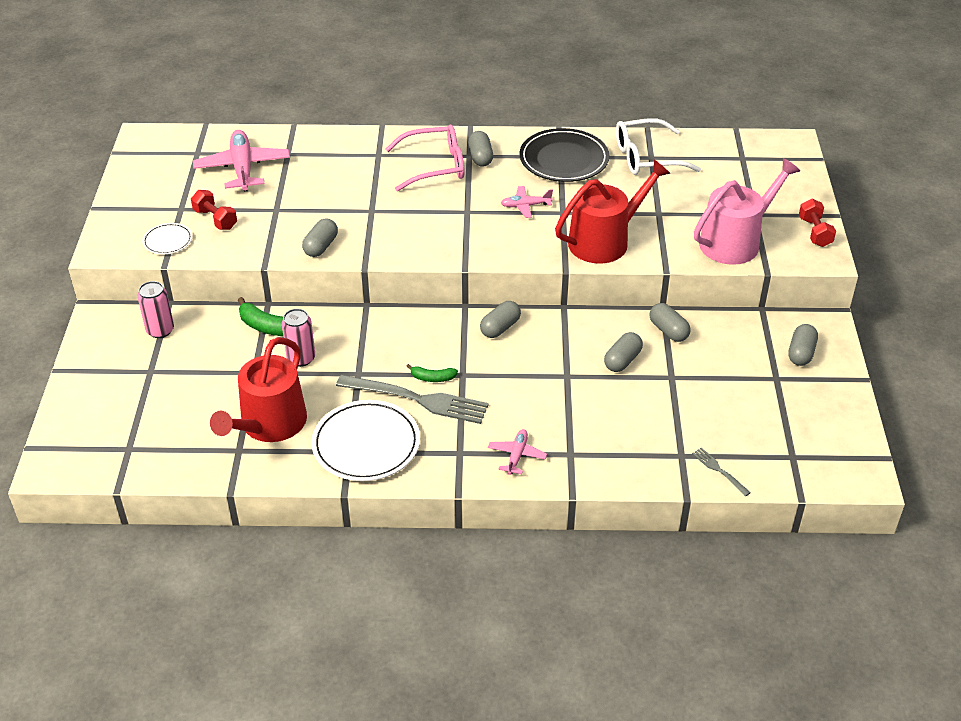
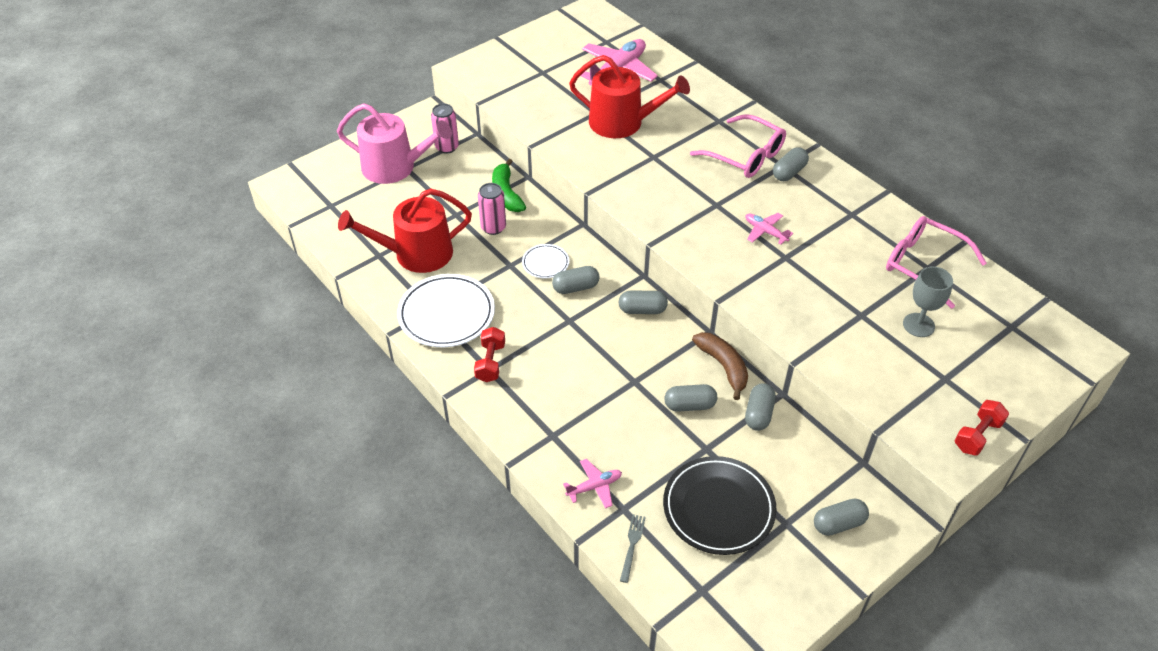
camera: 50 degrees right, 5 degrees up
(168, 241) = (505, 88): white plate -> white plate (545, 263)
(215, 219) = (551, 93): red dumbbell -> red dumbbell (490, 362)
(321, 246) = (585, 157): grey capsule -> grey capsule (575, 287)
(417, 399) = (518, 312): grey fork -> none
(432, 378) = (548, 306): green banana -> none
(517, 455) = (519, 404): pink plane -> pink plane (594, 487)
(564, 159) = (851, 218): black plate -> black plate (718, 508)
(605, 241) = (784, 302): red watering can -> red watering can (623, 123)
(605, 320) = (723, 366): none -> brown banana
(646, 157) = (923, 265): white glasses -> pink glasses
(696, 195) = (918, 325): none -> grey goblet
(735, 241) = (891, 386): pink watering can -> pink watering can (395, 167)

::::

Copy exactly the lines from the first line of the records above through the line with "(564, 159) = (851, 218): black", both included, and nothing else. Pictures stay out.

camera: 50 degrees right, 5 degrees up
(168, 241) = (505, 88): white plate -> white plate (545, 263)
(215, 219) = (551, 93): red dumbbell -> red dumbbell (490, 362)
(321, 246) = (585, 157): grey capsule -> grey capsule (575, 287)
(417, 399) = (518, 312): grey fork -> none
(432, 378) = (548, 306): green banana -> none
(517, 455) = (519, 404): pink plane -> pink plane (594, 487)
(564, 159) = (851, 218): black plate -> black plate (718, 508)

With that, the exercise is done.